(WHAT THE TASK ASKS)
Output the data verbatim, with nothing added or dropped.

>>>>>

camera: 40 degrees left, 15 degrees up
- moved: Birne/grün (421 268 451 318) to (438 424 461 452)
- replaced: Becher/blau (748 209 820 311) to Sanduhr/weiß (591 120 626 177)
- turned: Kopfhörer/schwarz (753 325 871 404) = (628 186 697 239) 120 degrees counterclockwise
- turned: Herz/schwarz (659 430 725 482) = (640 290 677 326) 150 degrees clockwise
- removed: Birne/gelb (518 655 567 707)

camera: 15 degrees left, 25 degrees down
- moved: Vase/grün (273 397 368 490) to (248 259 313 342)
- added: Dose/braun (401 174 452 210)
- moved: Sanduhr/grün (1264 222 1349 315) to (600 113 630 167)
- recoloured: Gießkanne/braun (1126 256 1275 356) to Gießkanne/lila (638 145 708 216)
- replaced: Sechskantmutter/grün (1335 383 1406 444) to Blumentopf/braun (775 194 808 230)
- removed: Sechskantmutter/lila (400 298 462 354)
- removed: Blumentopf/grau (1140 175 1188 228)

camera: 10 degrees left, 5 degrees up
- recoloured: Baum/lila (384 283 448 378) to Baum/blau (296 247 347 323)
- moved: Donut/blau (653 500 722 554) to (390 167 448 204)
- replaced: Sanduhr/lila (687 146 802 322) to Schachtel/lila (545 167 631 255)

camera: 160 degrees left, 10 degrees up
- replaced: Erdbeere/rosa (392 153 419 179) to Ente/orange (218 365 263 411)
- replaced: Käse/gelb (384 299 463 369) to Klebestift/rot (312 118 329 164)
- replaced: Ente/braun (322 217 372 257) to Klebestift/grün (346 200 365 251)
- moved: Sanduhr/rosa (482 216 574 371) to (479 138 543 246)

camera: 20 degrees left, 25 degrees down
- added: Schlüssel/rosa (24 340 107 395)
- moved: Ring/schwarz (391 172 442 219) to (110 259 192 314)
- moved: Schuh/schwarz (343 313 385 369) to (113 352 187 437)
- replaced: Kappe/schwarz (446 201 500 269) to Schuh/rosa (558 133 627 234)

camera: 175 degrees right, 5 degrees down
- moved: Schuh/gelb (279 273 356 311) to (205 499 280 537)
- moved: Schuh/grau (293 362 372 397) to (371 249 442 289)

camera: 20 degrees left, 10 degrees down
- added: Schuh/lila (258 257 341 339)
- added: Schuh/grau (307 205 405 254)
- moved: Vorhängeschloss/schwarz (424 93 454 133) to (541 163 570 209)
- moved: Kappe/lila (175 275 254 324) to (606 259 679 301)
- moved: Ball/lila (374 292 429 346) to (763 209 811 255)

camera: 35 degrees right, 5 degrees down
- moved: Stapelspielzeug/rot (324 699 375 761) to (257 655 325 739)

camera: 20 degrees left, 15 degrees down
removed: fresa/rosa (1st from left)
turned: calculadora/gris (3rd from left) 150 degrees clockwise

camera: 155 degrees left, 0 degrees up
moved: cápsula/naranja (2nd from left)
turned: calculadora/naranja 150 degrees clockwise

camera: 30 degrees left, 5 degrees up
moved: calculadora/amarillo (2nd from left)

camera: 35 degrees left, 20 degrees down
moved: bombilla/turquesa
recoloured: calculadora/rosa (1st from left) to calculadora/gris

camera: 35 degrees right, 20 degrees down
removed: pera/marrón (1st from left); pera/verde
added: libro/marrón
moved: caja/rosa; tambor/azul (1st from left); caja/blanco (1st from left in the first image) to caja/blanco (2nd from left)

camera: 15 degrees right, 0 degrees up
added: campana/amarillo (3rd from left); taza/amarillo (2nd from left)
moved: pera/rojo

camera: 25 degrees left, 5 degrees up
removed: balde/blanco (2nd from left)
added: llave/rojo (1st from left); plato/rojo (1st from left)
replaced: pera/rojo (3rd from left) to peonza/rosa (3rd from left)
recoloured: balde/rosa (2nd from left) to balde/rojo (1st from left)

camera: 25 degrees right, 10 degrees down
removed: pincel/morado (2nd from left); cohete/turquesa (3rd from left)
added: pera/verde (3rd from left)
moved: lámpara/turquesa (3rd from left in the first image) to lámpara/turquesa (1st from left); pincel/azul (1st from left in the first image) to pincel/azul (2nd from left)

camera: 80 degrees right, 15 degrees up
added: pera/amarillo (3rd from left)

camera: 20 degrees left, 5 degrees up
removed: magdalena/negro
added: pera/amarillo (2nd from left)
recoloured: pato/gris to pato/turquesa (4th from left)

<<<<<

(THE ANSWER)
camera: 40 degrees left, 15 degrees up
- moved: Birne/grün (421 268 451 318) to (438 424 461 452)
- replaced: Becher/blau (748 209 820 311) to Sanduhr/weiß (591 120 626 177)
- turned: Kopfhörer/schwarz (753 325 871 404) = (628 186 697 239) 120 degrees counterclockwise
- turned: Herz/schwarz (659 430 725 482) = (640 290 677 326) 150 degrees clockwise
- removed: Birne/gelb (518 655 567 707)

camera: 15 degrees left, 25 degrees down
- moved: Vase/grün (273 397 368 490) to (248 259 313 342)
- added: Dose/braun (401 174 452 210)
- moved: Sanduhr/grün (1264 222 1349 315) to (600 113 630 167)
- recoloured: Gießkanne/braun (1126 256 1275 356) to Gießkanne/lila (638 145 708 216)
- replaced: Sechskantmutter/grün (1335 383 1406 444) to Blumentopf/braun (775 194 808 230)
- removed: Sechskantmutter/lila (400 298 462 354)
- removed: Blumentopf/grau (1140 175 1188 228)

camera: 10 degrees left, 5 degrees up
- recoloured: Baum/lila (384 283 448 378) to Baum/blau (296 247 347 323)
- moved: Donut/blau (653 500 722 554) to (390 167 448 204)
- replaced: Sanduhr/lila (687 146 802 322) to Schachtel/lila (545 167 631 255)

camera: 160 degrees left, 10 degrees up
- replaced: Erdbeere/rosa (392 153 419 179) to Ente/orange (218 365 263 411)
- replaced: Käse/gelb (384 299 463 369) to Klebestift/rot (312 118 329 164)
- replaced: Ente/braun (322 217 372 257) to Klebestift/grün (346 200 365 251)
- moved: Sanduhr/rosa (482 216 574 371) to (479 138 543 246)

camera: 20 degrees left, 25 degrees down
- added: Schlüssel/rosa (24 340 107 395)
- moved: Ring/schwarz (391 172 442 219) to (110 259 192 314)
- moved: Schuh/schwarz (343 313 385 369) to (113 352 187 437)
- replaced: Kappe/schwarz (446 201 500 269) to Schuh/rosa (558 133 627 234)

camera: 175 degrees right, 5 degrees down
- moved: Schuh/gelb (279 273 356 311) to (205 499 280 537)
- moved: Schuh/grau (293 362 372 397) to (371 249 442 289)

camera: 20 degrees left, 10 degrees down
- added: Schuh/lila (258 257 341 339)
- added: Schuh/grau (307 205 405 254)
- moved: Vorhängeschloss/schwarz (424 93 454 133) to (541 163 570 209)
- moved: Kappe/lila (175 275 254 324) to (606 259 679 301)
- moved: Ball/lila (374 292 429 346) to (763 209 811 255)

camera: 35 degrees right, 5 degrees down
- moved: Stapelspielzeug/rot (324 699 375 761) to (257 655 325 739)

camera: 20 degrees left, 15 degrees down
removed: fresa/rosa (1st from left)
turned: calculadora/gris (3rd from left) 150 degrees clockwise

camera: 155 degrees left, 0 degrees up
moved: cápsula/naranja (2nd from left)
turned: calculadora/naranja 150 degrees clockwise

camera: 30 degrees left, 5 degrees up
moved: calculadora/amarillo (2nd from left)

camera: 35 degrees left, 20 degrees down
moved: bombilla/turquesa
recoloured: calculadora/rosa (1st from left) to calculadora/gris

camera: 35 degrees right, 20 degrees down
removed: pera/marrón (1st from left); pera/verde
added: libro/marrón
moved: caja/rosa; tambor/azul (1st from left); caja/blanco (1st from left in the first image) to caja/blanco (2nd from left)

camera: 15 degrees right, 0 degrees up
added: campana/amarillo (3rd from left); taza/amarillo (2nd from left)
moved: pera/rojo

camera: 25 degrees left, 5 degrees up
removed: balde/blanco (2nd from left)
added: llave/rojo (1st from left); plato/rojo (1st from left)
replaced: pera/rojo (3rd from left) to peonza/rosa (3rd from left)
recoloured: balde/rosa (2nd from left) to balde/rojo (1st from left)

camera: 25 degrees right, 10 degrees down
removed: pincel/morado (2nd from left); cohete/turquesa (3rd from left)
added: pera/verde (3rd from left)
moved: lámpara/turquesa (3rd from left in the first image) to lámpara/turquesa (1st from left); pincel/azul (1st from left in the first image) to pincel/azul (2nd from left)

camera: 80 degrees right, 15 degrees up
added: pera/amarillo (3rd from left)

camera: 20 degrees left, 5 degrees up
removed: magdalena/negro
added: pera/amarillo (2nd from left)
recoloured: pato/gris to pato/turquesa (4th from left)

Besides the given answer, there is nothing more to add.